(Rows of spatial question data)
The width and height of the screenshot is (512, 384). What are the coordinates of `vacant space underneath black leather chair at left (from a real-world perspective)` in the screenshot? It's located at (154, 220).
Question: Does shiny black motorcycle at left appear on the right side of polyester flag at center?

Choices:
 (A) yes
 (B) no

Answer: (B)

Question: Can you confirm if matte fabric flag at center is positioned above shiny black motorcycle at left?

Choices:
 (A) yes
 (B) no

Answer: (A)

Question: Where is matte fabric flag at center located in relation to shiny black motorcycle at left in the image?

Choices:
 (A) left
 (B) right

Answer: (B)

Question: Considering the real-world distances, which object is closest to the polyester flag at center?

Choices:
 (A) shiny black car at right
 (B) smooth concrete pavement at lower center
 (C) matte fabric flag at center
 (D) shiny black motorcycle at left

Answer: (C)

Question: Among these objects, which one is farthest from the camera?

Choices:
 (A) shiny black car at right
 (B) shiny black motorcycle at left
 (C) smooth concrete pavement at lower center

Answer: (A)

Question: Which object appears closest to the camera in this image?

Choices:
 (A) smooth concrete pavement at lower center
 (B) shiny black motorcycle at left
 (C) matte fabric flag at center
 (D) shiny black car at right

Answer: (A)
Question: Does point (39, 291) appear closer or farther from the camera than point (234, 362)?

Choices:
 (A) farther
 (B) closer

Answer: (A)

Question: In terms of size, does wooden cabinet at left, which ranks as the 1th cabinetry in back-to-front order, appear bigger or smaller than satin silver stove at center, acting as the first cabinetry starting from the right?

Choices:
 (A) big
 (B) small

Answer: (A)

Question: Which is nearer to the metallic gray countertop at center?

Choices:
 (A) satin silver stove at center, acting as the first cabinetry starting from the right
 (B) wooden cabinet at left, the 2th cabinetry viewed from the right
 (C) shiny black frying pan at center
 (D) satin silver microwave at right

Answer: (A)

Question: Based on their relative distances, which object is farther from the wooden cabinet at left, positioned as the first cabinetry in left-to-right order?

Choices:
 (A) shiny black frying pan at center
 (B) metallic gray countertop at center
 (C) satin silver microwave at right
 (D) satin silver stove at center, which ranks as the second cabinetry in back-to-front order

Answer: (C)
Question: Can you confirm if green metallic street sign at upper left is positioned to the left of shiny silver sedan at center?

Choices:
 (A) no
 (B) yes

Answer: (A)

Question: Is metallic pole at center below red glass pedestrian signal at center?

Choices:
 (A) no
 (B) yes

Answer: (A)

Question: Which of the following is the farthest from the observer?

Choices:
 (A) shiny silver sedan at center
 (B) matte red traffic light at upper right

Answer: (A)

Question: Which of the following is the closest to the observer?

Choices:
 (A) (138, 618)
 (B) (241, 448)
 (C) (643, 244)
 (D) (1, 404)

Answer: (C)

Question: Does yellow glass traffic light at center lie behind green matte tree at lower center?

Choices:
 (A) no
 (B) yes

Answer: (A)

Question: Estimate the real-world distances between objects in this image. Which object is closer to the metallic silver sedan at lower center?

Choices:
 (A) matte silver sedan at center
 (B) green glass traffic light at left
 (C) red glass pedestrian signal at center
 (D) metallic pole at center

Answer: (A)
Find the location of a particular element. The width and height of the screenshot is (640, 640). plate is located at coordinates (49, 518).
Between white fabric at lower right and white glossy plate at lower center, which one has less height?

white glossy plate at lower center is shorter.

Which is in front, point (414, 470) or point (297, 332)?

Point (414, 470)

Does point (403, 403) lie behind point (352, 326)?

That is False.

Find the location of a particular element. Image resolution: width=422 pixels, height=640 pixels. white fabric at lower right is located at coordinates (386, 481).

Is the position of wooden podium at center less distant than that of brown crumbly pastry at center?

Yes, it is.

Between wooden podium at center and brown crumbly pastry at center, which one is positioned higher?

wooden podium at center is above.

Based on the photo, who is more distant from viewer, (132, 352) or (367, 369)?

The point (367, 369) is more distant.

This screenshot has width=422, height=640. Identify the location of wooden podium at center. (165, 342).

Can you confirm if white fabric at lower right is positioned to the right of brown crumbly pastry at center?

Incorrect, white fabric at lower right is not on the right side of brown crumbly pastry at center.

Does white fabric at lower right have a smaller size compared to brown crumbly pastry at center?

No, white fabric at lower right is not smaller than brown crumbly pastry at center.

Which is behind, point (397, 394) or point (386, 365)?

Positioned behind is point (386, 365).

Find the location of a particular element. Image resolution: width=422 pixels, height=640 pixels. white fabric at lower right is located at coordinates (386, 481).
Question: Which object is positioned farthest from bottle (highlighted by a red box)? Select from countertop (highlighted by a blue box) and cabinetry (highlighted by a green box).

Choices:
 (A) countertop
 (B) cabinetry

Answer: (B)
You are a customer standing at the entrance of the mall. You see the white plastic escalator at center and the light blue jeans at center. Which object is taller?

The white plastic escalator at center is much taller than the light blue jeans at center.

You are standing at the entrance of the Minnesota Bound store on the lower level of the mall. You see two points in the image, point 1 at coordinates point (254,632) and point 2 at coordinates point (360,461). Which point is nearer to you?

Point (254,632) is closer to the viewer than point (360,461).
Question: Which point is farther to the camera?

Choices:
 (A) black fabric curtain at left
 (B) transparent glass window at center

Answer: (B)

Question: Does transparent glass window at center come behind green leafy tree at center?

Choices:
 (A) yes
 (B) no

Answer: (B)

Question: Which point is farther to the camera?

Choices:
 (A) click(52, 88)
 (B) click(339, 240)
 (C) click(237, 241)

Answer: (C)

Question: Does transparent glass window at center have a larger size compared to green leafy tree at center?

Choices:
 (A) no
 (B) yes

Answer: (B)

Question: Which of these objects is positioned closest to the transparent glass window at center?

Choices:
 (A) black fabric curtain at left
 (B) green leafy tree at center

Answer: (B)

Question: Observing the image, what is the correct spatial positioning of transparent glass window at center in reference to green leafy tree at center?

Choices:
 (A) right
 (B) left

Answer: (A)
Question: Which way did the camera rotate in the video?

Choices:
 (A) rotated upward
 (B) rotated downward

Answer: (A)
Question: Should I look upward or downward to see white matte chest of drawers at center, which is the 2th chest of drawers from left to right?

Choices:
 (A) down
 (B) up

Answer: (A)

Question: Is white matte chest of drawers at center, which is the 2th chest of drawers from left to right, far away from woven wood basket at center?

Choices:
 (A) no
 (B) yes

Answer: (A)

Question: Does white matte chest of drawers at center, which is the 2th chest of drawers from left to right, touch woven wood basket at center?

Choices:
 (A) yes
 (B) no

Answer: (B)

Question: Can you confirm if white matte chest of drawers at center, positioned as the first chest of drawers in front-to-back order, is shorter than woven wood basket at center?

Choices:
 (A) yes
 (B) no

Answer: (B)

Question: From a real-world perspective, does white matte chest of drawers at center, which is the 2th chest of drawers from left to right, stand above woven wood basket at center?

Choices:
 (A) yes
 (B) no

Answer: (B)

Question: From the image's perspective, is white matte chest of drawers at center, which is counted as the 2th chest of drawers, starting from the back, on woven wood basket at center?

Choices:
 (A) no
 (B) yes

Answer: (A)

### Task goal
Copy out each line in the items above that contains the word "distances".

### Task answer
Question: Considering the real-world distances, which object is closest to the polyester flag at center?
Question: Based on their relative distances, which object is farther from the wooden cabinet at left, positioned as the first cabinetry in left-to-right order?
Question: Estimate the real-world distances between objects in this image. Which object is closer to the metallic silver sedan at lower center?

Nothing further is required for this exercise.